Change listing data:
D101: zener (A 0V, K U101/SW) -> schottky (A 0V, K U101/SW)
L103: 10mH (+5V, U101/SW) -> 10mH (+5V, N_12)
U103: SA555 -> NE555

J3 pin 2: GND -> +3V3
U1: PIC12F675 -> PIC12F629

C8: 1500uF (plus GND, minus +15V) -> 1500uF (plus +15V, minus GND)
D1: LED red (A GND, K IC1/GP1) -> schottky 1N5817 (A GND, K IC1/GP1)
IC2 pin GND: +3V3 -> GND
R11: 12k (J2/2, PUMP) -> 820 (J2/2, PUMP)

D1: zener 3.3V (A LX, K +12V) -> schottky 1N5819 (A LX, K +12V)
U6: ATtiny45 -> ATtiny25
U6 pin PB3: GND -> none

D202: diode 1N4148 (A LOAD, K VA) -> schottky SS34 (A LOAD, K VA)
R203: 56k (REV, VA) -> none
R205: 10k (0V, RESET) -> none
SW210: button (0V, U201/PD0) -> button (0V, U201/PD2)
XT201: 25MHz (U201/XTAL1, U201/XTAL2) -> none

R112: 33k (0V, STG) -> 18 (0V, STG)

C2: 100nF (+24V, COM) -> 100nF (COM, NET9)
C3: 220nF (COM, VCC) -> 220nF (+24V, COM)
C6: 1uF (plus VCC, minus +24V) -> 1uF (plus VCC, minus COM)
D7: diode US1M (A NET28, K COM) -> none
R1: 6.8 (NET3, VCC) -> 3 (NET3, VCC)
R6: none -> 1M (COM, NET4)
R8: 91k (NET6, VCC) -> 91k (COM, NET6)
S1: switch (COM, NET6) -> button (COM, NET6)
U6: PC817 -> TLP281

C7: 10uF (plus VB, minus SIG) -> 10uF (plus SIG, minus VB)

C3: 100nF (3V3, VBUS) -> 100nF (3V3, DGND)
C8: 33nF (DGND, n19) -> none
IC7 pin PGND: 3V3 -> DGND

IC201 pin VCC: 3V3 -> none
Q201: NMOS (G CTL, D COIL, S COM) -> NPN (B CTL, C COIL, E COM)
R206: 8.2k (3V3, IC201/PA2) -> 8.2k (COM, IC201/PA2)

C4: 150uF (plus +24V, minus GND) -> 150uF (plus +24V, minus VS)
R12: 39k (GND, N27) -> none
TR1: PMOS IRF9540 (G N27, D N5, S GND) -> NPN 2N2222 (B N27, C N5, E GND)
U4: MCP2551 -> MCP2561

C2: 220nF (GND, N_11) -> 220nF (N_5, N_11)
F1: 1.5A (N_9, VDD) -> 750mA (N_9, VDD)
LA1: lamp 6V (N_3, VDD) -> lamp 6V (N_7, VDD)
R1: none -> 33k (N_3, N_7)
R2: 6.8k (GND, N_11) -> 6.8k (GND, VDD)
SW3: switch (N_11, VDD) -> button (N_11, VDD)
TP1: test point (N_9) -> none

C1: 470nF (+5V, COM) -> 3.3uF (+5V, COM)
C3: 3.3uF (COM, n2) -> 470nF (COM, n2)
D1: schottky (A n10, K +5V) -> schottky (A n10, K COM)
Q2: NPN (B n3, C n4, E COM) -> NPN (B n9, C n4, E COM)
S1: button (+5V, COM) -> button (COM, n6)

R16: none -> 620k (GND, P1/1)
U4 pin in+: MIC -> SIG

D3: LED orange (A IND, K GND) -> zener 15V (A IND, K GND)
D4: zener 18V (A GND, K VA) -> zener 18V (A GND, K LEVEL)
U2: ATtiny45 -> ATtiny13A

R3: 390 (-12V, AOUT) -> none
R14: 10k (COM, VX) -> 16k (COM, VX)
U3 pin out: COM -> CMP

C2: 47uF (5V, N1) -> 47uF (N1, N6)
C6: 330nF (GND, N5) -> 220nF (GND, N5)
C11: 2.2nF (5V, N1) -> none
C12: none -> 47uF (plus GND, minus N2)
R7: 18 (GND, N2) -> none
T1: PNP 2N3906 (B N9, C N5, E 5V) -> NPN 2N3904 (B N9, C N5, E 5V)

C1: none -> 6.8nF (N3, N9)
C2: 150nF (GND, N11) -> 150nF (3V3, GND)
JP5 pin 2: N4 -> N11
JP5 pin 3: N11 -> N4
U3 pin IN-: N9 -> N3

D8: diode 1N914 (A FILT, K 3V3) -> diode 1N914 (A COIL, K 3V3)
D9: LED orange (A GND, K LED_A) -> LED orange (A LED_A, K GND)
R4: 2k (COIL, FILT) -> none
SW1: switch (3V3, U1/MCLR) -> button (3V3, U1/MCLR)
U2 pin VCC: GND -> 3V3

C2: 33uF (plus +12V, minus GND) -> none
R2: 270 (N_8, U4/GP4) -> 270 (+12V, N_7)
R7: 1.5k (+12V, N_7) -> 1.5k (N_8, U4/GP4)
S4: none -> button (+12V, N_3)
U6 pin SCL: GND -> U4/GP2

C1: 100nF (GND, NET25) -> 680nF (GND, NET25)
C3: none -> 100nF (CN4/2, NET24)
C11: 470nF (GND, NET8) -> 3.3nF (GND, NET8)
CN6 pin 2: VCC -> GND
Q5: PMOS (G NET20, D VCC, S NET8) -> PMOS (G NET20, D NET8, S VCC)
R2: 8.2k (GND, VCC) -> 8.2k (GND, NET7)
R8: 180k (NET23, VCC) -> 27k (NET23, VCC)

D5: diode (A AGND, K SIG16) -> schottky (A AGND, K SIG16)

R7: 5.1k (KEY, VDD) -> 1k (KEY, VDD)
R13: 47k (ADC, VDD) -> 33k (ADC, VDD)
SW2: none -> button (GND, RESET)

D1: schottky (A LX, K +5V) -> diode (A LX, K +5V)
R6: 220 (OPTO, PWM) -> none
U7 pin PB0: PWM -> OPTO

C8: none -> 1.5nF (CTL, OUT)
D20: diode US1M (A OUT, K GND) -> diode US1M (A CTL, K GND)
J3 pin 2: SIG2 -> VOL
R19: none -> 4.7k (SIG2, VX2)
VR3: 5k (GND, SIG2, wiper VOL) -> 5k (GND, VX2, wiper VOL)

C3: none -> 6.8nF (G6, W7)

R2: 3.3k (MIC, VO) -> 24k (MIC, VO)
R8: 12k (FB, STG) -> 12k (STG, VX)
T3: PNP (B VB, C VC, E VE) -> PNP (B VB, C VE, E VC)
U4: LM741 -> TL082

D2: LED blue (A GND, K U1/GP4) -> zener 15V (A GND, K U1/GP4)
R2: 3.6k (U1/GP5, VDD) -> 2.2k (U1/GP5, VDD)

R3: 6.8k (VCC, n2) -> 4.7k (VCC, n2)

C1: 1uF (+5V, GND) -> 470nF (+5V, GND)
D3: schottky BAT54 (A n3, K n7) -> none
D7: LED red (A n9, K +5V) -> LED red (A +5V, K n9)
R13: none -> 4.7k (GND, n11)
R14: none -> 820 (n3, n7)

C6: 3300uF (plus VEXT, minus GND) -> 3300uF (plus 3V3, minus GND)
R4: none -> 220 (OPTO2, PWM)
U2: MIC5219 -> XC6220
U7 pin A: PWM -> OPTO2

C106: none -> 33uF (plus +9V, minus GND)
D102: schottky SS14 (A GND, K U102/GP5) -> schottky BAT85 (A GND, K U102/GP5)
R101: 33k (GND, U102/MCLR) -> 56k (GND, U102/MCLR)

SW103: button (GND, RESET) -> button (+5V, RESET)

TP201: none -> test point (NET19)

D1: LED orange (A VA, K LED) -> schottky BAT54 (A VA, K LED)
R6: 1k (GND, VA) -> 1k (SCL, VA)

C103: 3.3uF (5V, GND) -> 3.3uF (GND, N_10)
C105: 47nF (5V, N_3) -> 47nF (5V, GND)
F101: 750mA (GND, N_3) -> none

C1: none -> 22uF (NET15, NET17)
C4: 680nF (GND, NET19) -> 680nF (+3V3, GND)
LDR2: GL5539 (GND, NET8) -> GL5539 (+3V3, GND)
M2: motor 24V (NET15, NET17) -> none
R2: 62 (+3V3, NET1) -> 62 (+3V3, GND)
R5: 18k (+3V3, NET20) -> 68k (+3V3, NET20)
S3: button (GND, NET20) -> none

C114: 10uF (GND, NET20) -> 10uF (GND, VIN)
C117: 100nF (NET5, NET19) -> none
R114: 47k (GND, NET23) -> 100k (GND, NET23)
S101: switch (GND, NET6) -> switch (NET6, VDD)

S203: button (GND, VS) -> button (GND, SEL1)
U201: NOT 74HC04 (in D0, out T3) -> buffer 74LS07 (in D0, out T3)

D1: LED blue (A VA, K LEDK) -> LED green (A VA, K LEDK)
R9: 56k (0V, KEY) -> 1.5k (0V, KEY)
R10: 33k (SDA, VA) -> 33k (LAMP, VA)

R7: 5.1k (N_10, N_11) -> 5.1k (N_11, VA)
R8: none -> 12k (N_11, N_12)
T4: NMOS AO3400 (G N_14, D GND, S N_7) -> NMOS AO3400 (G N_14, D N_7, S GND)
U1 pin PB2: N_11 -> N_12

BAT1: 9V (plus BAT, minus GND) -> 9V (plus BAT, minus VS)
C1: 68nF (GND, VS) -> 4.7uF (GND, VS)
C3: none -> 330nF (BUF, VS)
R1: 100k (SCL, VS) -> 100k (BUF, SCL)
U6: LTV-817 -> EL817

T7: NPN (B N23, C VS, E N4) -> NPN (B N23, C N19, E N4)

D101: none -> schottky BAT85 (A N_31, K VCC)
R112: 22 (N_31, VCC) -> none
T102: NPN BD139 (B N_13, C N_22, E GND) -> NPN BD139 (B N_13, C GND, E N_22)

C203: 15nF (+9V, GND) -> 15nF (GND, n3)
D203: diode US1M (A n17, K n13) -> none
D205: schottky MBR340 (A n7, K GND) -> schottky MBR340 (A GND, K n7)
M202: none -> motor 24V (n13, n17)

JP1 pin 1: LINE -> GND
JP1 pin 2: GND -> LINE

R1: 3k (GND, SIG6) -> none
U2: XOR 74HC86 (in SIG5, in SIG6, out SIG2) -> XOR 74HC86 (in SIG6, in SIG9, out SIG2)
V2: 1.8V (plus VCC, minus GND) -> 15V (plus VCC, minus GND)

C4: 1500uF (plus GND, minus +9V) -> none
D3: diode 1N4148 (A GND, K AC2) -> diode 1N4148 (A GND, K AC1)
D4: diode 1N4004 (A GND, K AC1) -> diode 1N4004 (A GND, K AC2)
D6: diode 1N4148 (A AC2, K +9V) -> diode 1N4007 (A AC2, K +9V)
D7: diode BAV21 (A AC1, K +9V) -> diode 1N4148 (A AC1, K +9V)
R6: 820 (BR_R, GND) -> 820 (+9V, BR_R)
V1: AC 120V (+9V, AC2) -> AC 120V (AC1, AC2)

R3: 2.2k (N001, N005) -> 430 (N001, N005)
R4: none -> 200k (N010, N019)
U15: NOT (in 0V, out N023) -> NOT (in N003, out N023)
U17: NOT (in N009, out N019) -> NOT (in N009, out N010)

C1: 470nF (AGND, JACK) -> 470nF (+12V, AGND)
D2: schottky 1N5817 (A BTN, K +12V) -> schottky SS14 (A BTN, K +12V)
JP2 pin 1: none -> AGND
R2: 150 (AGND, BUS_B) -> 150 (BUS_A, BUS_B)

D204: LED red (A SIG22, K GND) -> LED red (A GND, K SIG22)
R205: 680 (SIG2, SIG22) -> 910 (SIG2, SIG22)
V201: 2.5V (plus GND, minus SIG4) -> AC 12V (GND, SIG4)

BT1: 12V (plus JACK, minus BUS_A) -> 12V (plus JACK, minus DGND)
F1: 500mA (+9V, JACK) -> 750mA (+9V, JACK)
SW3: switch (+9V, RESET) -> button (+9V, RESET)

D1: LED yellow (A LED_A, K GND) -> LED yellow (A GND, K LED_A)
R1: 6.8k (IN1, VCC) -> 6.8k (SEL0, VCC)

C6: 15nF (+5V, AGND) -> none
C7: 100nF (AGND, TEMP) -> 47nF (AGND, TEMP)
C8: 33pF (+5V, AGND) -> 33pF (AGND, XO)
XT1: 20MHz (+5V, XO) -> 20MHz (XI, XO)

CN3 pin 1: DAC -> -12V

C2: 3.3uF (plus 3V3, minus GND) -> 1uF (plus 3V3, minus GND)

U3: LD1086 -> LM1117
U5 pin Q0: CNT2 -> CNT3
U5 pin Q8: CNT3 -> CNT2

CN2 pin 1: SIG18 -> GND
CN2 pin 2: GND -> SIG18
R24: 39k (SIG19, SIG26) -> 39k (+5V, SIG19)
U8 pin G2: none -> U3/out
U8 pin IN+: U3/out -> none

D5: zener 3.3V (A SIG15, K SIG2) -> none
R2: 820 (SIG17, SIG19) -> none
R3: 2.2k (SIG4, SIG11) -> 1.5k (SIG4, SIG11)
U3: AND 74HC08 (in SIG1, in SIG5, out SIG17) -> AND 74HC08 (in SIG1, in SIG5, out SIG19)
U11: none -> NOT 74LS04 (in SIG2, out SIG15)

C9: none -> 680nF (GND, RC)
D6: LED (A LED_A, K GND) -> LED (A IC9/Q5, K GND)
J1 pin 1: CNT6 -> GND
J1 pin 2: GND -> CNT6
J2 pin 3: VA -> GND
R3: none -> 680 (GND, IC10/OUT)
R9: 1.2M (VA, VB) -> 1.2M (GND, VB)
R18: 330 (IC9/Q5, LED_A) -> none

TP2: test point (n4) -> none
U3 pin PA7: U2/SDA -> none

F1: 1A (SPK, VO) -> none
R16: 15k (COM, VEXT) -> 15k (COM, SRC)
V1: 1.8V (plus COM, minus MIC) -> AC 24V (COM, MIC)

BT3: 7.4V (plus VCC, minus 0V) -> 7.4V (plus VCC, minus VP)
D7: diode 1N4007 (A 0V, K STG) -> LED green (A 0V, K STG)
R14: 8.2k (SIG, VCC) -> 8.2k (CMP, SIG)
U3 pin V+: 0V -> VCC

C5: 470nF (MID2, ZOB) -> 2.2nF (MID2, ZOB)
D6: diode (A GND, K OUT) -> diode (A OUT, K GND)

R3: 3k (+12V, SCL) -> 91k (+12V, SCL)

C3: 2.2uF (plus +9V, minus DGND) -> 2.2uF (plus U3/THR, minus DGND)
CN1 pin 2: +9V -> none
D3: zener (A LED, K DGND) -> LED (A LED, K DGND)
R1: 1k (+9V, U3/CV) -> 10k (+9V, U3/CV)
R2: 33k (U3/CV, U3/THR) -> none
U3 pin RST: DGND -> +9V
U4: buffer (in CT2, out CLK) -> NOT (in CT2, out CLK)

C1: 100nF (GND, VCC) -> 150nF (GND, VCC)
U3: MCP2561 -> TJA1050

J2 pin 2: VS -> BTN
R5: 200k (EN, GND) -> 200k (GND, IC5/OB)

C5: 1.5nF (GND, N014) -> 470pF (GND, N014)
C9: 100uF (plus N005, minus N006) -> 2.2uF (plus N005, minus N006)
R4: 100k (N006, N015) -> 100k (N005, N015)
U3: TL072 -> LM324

• Exercise description
Retype the entries above exactly, but only from the line containing "C2: 220nF (GND, N_11) -> 220nF (N_5, N_11)" through the line containing "D1: schottky (A n10, K", both included.

• Solution to this task
C2: 220nF (GND, N_11) -> 220nF (N_5, N_11)
F1: 1.5A (N_9, VDD) -> 750mA (N_9, VDD)
LA1: lamp 6V (N_3, VDD) -> lamp 6V (N_7, VDD)
R1: none -> 33k (N_3, N_7)
R2: 6.8k (GND, N_11) -> 6.8k (GND, VDD)
SW3: switch (N_11, VDD) -> button (N_11, VDD)
TP1: test point (N_9) -> none

C1: 470nF (+5V, COM) -> 3.3uF (+5V, COM)
C3: 3.3uF (COM, n2) -> 470nF (COM, n2)
D1: schottky (A n10, K +5V) -> schottky (A n10, K COM)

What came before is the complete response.